**** RECORDED DATA ****

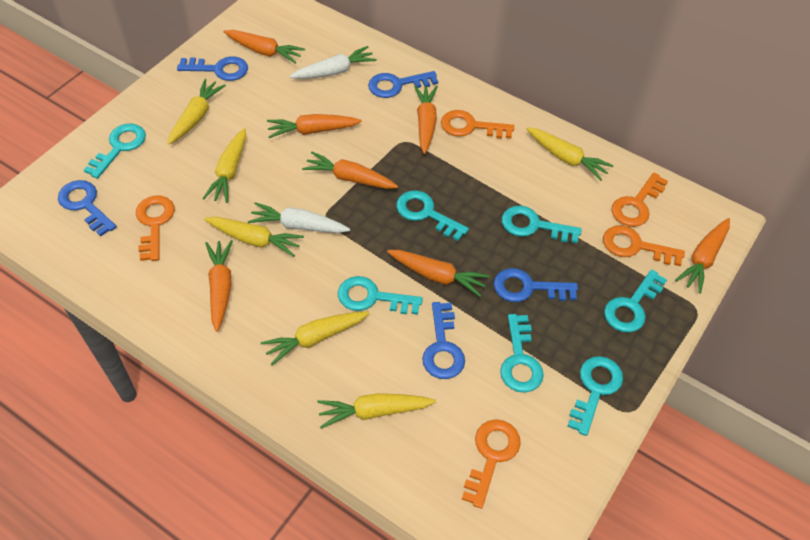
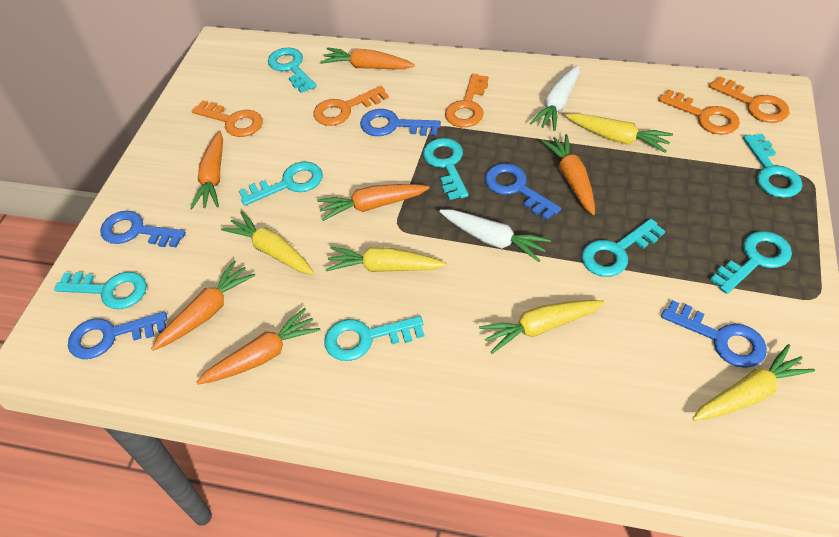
orange carrot: 7 -> 6
turquoise key: 7 -> 8
yellow carrot: 6 -> 5

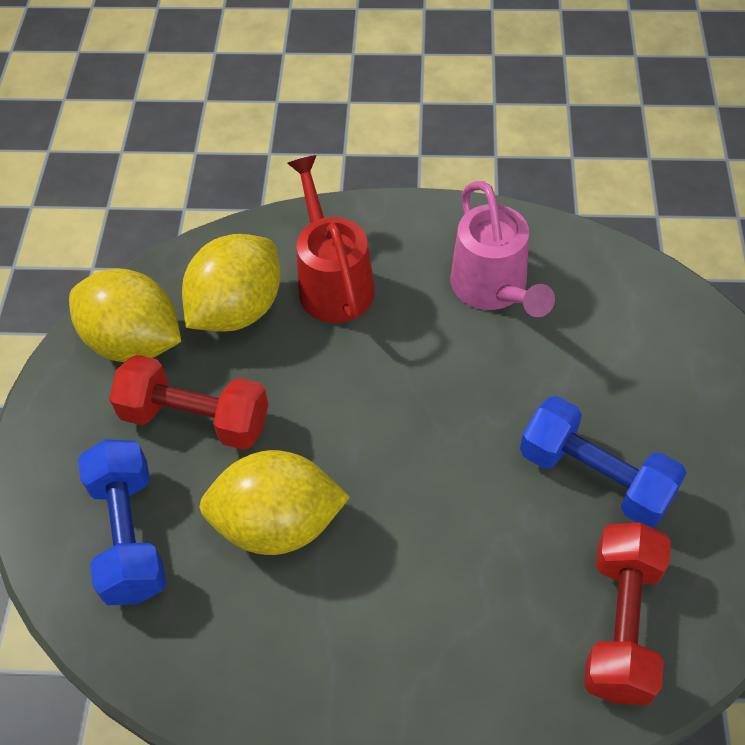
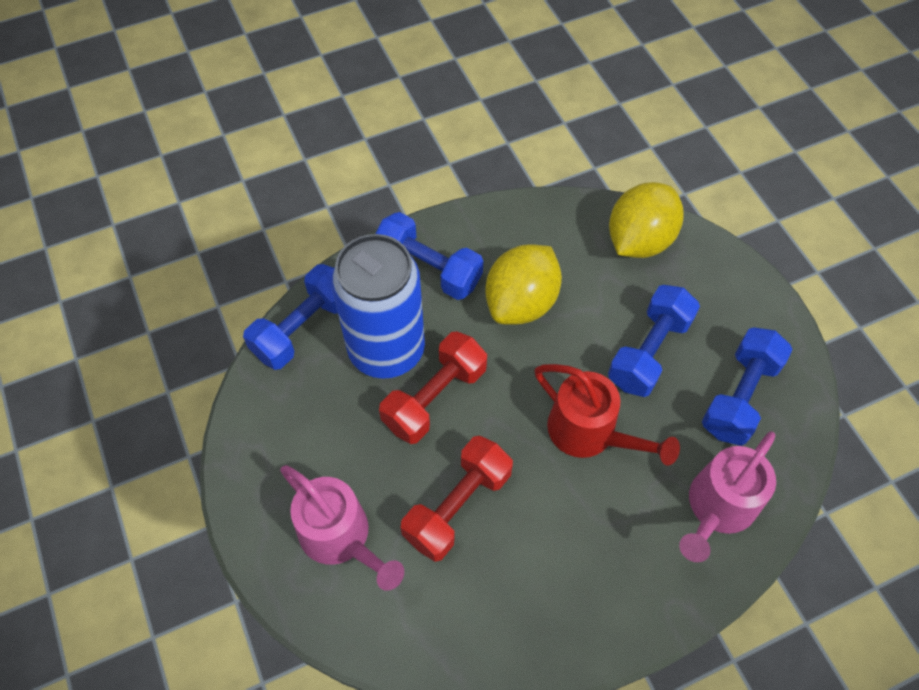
blue can: 0 -> 1
blue dumbbell: 2 -> 4
pink watering can: 1 -> 2
yellow lemon: 3 -> 2

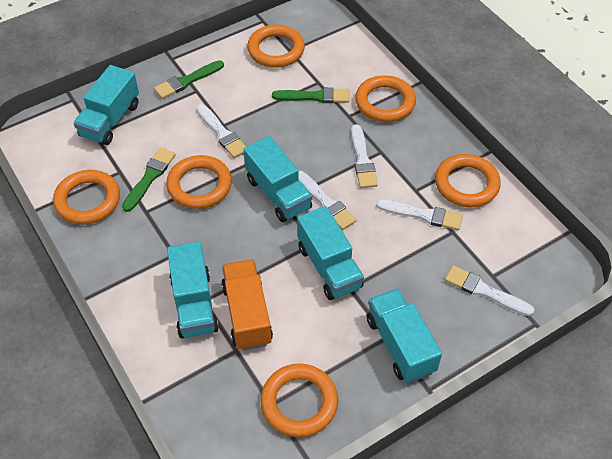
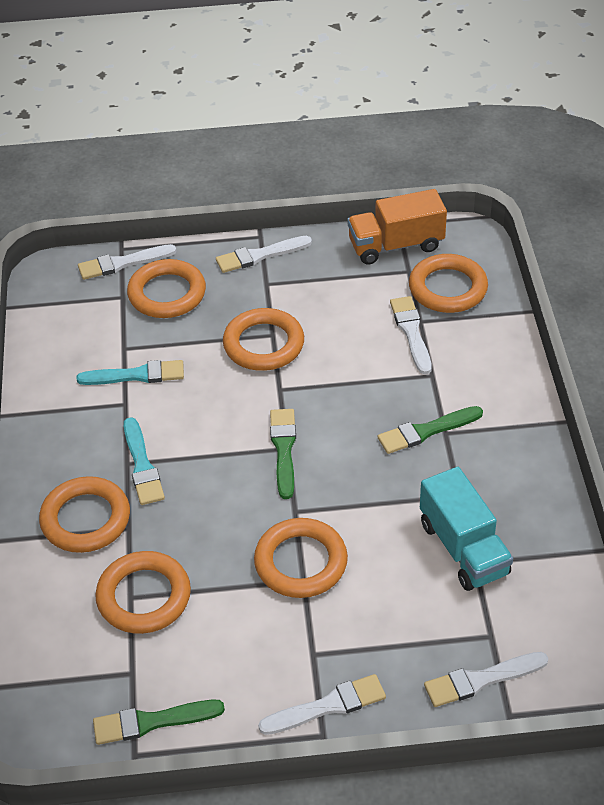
turquoise brush: 0 -> 2
turquoise truck: 5 -> 1

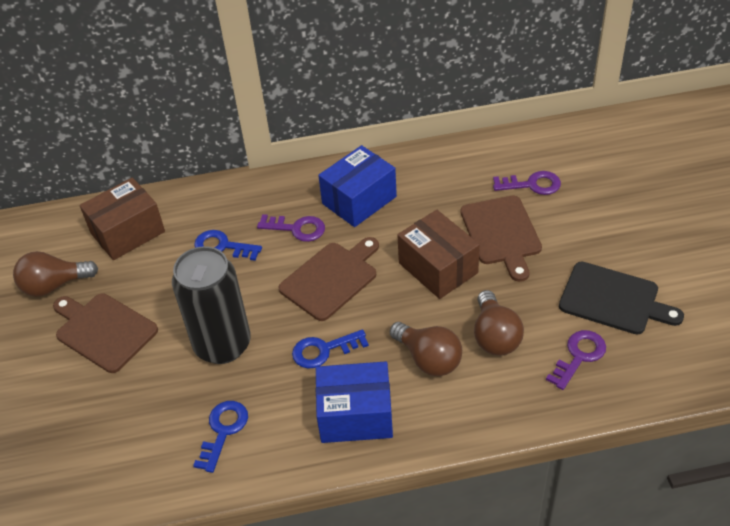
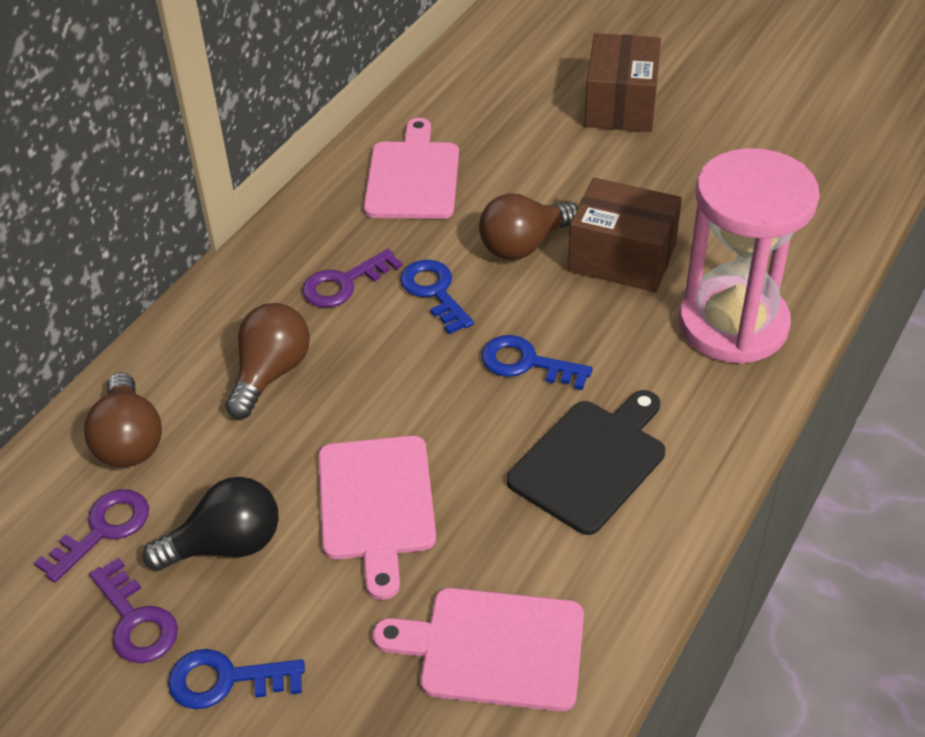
black can: 1 -> 0
black light bulb: 0 -> 1
blue box: 2 -> 0
brown cutting board: 3 -> 0
pink cutting board: 0 -> 3
pink hourglass: 0 -> 1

****

*TASK ITEM*:
Copy only this, please: the line with "yellow carrot: 6 -> 5" and every line after it through the end of the data, with no pictures.

*RESULT OF THE EXERCISE*:
yellow carrot: 6 -> 5

blue can: 0 -> 1
blue dumbbell: 2 -> 4
pink watering can: 1 -> 2
yellow lemon: 3 -> 2

turquoise brush: 0 -> 2
turquoise truck: 5 -> 1

black can: 1 -> 0
black light bulb: 0 -> 1
blue box: 2 -> 0
brown cutting board: 3 -> 0
pink cutting board: 0 -> 3
pink hourglass: 0 -> 1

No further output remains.